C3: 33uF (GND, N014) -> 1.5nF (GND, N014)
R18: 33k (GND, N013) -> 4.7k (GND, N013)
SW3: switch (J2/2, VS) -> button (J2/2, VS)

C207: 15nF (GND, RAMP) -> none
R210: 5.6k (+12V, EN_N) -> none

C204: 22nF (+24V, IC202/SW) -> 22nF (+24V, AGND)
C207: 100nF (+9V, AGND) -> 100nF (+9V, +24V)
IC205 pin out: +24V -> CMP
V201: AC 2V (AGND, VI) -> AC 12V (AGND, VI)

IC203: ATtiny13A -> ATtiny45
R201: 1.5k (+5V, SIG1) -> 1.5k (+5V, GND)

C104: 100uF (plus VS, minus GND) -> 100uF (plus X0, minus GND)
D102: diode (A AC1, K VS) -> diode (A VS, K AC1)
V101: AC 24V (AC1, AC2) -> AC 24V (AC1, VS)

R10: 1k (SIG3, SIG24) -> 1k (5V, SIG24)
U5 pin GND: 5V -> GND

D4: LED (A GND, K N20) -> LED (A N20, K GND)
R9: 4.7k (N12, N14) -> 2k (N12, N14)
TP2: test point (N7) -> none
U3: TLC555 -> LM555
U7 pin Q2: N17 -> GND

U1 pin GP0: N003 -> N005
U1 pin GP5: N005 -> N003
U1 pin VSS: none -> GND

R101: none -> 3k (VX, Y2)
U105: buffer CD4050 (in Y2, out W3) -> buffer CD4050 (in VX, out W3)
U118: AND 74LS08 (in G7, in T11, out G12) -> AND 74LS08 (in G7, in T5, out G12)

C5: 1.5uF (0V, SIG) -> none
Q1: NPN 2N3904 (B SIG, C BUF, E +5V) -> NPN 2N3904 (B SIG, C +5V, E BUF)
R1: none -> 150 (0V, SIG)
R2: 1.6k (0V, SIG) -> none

__Your instructions__. Output the entire listing exactly as written.

__Written answer__.
C3: 33uF (GND, N014) -> 1.5nF (GND, N014)
R18: 33k (GND, N013) -> 4.7k (GND, N013)
SW3: switch (J2/2, VS) -> button (J2/2, VS)

C207: 15nF (GND, RAMP) -> none
R210: 5.6k (+12V, EN_N) -> none

C204: 22nF (+24V, IC202/SW) -> 22nF (+24V, AGND)
C207: 100nF (+9V, AGND) -> 100nF (+9V, +24V)
IC205 pin out: +24V -> CMP
V201: AC 2V (AGND, VI) -> AC 12V (AGND, VI)

IC203: ATtiny13A -> ATtiny45
R201: 1.5k (+5V, SIG1) -> 1.5k (+5V, GND)

C104: 100uF (plus VS, minus GND) -> 100uF (plus X0, minus GND)
D102: diode (A AC1, K VS) -> diode (A VS, K AC1)
V101: AC 24V (AC1, AC2) -> AC 24V (AC1, VS)

R10: 1k (SIG3, SIG24) -> 1k (5V, SIG24)
U5 pin GND: 5V -> GND

D4: LED (A GND, K N20) -> LED (A N20, K GND)
R9: 4.7k (N12, N14) -> 2k (N12, N14)
TP2: test point (N7) -> none
U3: TLC555 -> LM555
U7 pin Q2: N17 -> GND

U1 pin GP0: N003 -> N005
U1 pin GP5: N005 -> N003
U1 pin VSS: none -> GND

R101: none -> 3k (VX, Y2)
U105: buffer CD4050 (in Y2, out W3) -> buffer CD4050 (in VX, out W3)
U118: AND 74LS08 (in G7, in T11, out G12) -> AND 74LS08 (in G7, in T5, out G12)

C5: 1.5uF (0V, SIG) -> none
Q1: NPN 2N3904 (B SIG, C BUF, E +5V) -> NPN 2N3904 (B SIG, C +5V, E BUF)
R1: none -> 150 (0V, SIG)
R2: 1.6k (0V, SIG) -> none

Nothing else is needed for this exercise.